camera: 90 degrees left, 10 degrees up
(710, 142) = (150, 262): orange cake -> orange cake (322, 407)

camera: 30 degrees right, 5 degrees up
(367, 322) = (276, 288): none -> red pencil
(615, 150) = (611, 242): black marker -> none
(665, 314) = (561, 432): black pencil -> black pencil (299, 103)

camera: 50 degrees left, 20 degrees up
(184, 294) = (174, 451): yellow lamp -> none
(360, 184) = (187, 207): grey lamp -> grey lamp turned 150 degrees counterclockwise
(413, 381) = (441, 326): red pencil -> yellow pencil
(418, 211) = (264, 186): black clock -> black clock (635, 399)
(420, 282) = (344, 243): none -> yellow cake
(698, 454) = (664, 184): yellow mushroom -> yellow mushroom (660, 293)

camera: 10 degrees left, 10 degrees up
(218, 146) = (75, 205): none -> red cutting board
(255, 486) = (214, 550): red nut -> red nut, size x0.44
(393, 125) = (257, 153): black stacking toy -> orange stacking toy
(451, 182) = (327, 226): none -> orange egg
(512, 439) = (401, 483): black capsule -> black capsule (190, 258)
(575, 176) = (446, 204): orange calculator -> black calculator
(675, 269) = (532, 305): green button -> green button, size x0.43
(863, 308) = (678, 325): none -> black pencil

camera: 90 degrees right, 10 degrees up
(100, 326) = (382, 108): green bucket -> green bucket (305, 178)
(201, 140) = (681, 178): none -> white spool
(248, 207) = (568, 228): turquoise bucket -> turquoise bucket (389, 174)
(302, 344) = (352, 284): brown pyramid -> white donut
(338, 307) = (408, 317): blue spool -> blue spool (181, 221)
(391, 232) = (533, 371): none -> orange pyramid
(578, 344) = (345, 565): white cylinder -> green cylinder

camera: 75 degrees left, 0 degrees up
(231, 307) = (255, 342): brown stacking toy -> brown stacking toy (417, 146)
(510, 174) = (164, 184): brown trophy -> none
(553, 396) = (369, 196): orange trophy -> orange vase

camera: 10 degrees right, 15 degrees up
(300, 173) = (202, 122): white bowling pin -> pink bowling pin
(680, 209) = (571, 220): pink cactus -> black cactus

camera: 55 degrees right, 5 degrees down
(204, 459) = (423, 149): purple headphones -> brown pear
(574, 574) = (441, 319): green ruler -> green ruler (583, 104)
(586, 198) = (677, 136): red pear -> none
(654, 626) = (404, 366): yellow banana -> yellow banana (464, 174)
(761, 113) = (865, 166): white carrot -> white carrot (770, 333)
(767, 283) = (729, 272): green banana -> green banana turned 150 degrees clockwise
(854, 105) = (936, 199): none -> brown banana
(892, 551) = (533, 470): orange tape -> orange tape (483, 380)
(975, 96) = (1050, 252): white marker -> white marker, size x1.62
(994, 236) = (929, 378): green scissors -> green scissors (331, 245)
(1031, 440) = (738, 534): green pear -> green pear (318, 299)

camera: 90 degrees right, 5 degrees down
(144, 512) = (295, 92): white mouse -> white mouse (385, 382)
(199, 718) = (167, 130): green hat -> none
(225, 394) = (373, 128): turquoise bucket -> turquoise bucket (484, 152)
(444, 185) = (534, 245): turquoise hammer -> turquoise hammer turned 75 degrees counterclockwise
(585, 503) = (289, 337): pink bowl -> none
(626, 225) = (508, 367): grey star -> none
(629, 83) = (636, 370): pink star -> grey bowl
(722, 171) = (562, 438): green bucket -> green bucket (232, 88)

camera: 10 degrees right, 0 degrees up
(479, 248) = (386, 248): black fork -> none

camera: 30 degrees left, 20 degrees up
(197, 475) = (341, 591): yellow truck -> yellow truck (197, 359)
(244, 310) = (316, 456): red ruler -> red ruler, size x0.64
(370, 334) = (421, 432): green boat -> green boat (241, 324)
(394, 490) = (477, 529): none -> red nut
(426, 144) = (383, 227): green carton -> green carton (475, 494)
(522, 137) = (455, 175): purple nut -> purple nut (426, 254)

——

#### Work task
How many lines of the data above include the word "lamp"? Only that number should be returned.

#### Finished task
2